WHAT YOU WILL DO » Transcribe the data underneath exactly. No images belong in your version.

[Colored geometric primitive data]
=======

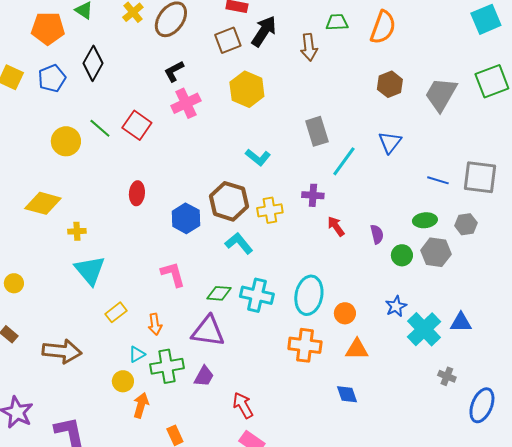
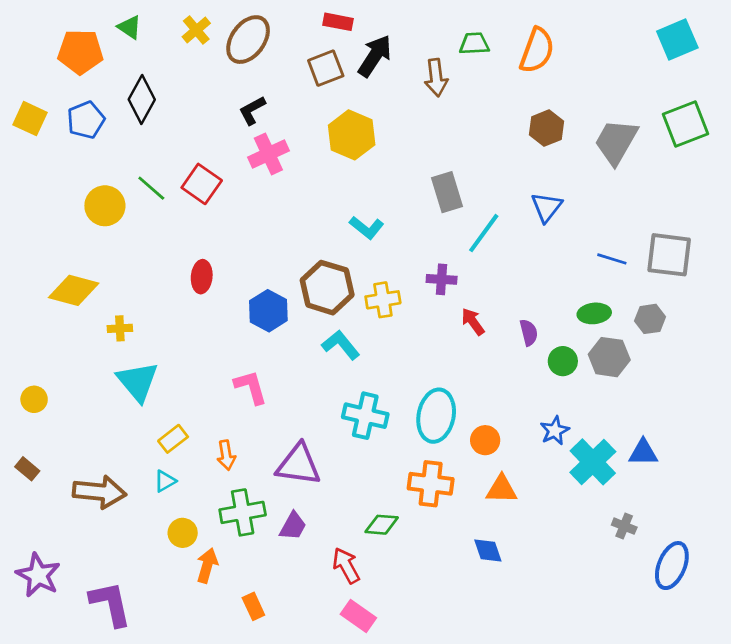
green diamond: (219, 293) -> (382, 525), moved
cyan triangle: (137, 354) -> (165, 481), moved

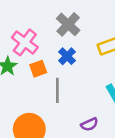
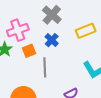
pink cross: (25, 42) -> (18, 30), turned 35

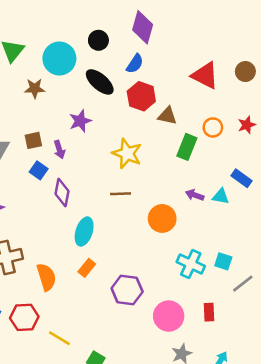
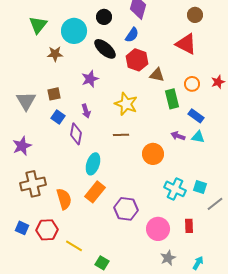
brown circle: (245, 72) -> (195, 15), moved
green rectangle: (187, 147) -> (172, 99), turned -36
purple arrow: (59, 150) -> (86, 111), moved
blue rectangle: (241, 178) -> (196, 116), moved
orange rectangle: (87, 268) -> (95, 192), size x1.5

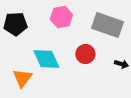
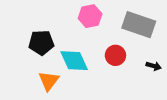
black pentagon: (15, 24) -> (41, 43), moved

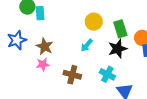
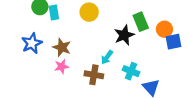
yellow circle: (94, 22) -> (89, 12), moved
cyan arrow: (87, 45) -> (107, 57), moved
black star: (118, 49) -> (124, 35), moved

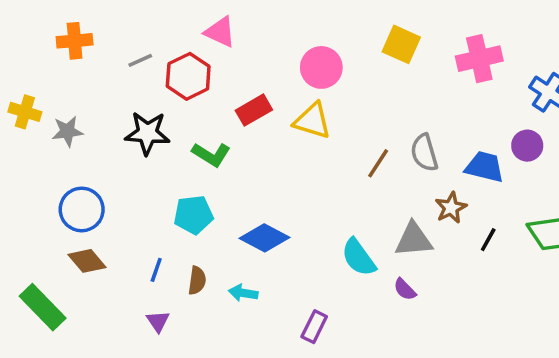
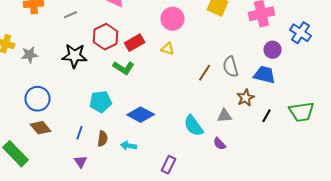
red hexagon: (188, 76) -> (106, 37), moved
yellow triangle: (312, 121) -> (168, 49), size x0.6
purple circle: (527, 146) -> (273, 50), moved
green L-shape: (211, 154) -> (124, 68), moved
gray triangle: (414, 240) -> (225, 116), size x0.7

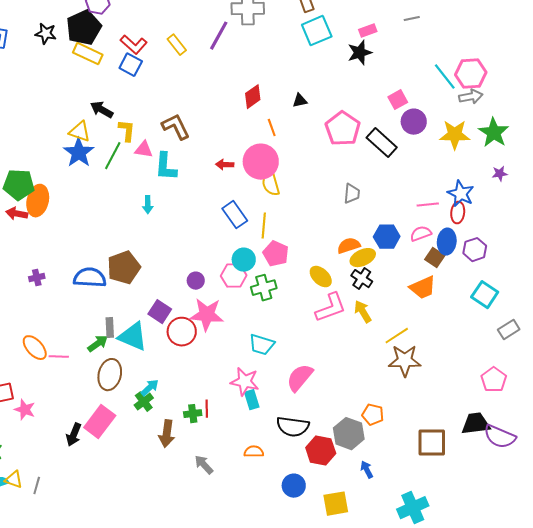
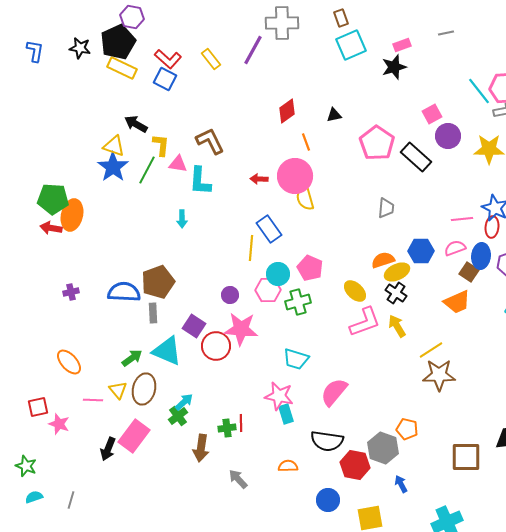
yellow line: (264, 226) -> (251, 248), moved
gray rectangle: (110, 328) -> (153, 313), moved
pink line: (59, 357) -> (93, 400), moved
yellow triangle: (14, 480) -> (118, 390), moved, turned 30

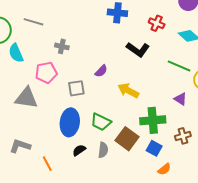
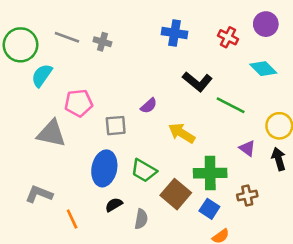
red cross: (157, 23) -> (228, 37), moved
gray cross: (62, 46) -> (102, 42), moved
cyan semicircle: (16, 53) -> (42, 75), turned 54
green line: (179, 66) -> (231, 105), moved
gray semicircle: (103, 150) -> (141, 219), moved

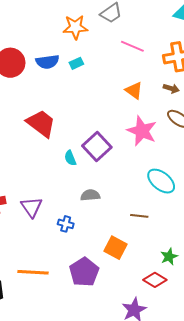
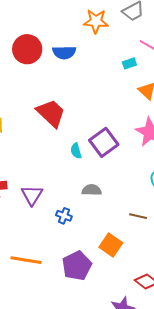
cyan rectangle: (76, 63) -> (129, 63), moved

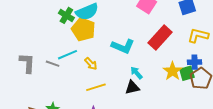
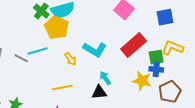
blue cross: (195, 62) -> (156, 69), moved
yellow arrow: (91, 64) -> (70, 59), moved
yellow star: (173, 71) -> (142, 81), turned -30
green square: (187, 73) -> (156, 57), moved

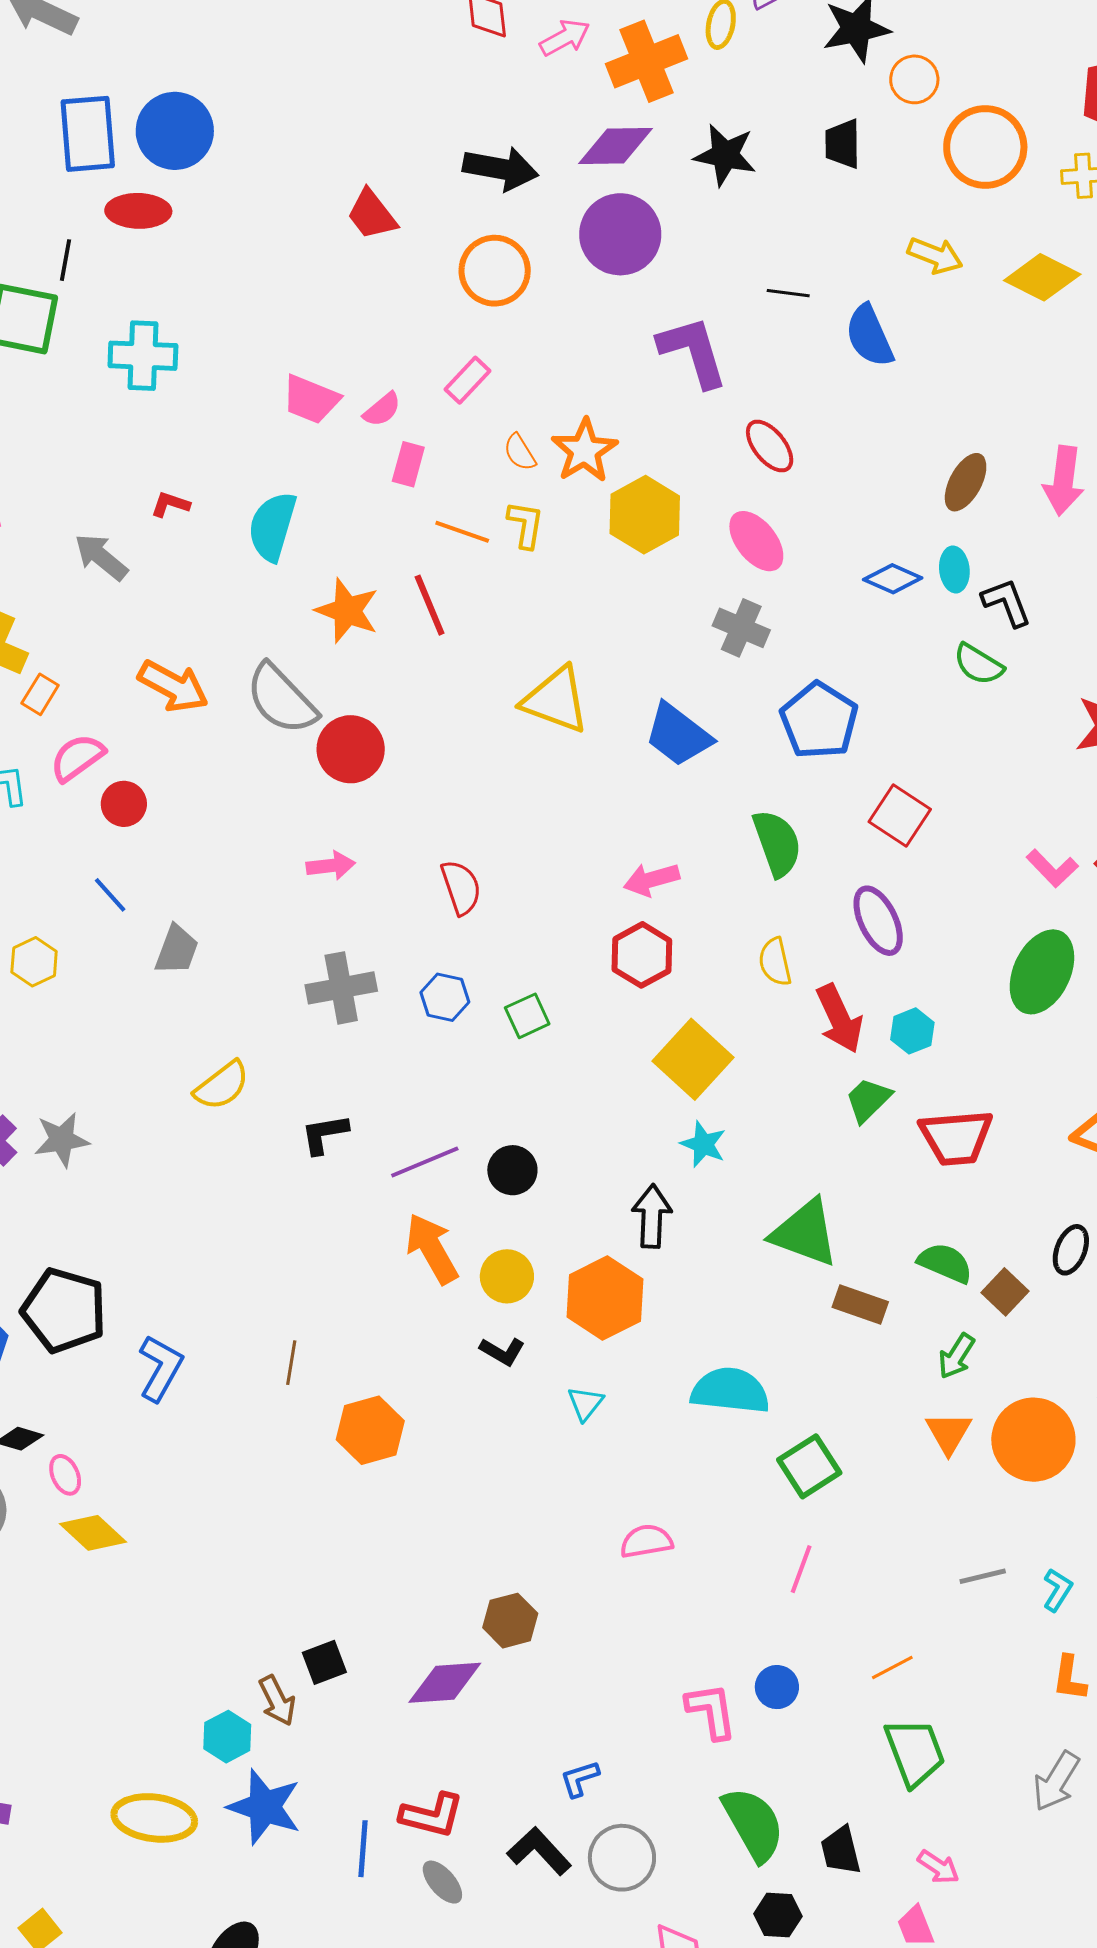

=======

RESULT OF THIS EXERCISE »
green diamond: (219, 293) -> (382, 525), moved
cyan triangle: (137, 354) -> (165, 481), moved

pink cross: (25, 42) -> (18, 30), turned 35

brown circle: (245, 72) -> (195, 15), moved
green rectangle: (187, 147) -> (172, 99), turned -36
purple arrow: (59, 150) -> (86, 111), moved
blue rectangle: (241, 178) -> (196, 116), moved
orange rectangle: (87, 268) -> (95, 192), size x1.5

black pentagon: (15, 24) -> (41, 43), moved

yellow circle: (94, 22) -> (89, 12), moved
cyan arrow: (87, 45) -> (107, 57), moved
black star: (118, 49) -> (124, 35), moved

red hexagon: (188, 76) -> (106, 37), moved
yellow triangle: (312, 121) -> (168, 49), size x0.6
purple circle: (527, 146) -> (273, 50), moved
green L-shape: (211, 154) -> (124, 68), moved
gray triangle: (414, 240) -> (225, 116), size x0.7

yellow line: (264, 226) -> (251, 248), moved
gray rectangle: (110, 328) -> (153, 313), moved
pink line: (59, 357) -> (93, 400), moved
yellow triangle: (14, 480) -> (118, 390), moved, turned 30

red cross: (157, 23) -> (228, 37), moved
gray cross: (62, 46) -> (102, 42), moved
cyan semicircle: (16, 53) -> (42, 75), turned 54
green line: (179, 66) -> (231, 105), moved
gray semicircle: (103, 150) -> (141, 219), moved

cyan rectangle: (76, 63) -> (129, 63), moved

blue cross: (195, 62) -> (156, 69), moved
yellow arrow: (91, 64) -> (70, 59), moved
yellow star: (173, 71) -> (142, 81), turned -30
green square: (187, 73) -> (156, 57), moved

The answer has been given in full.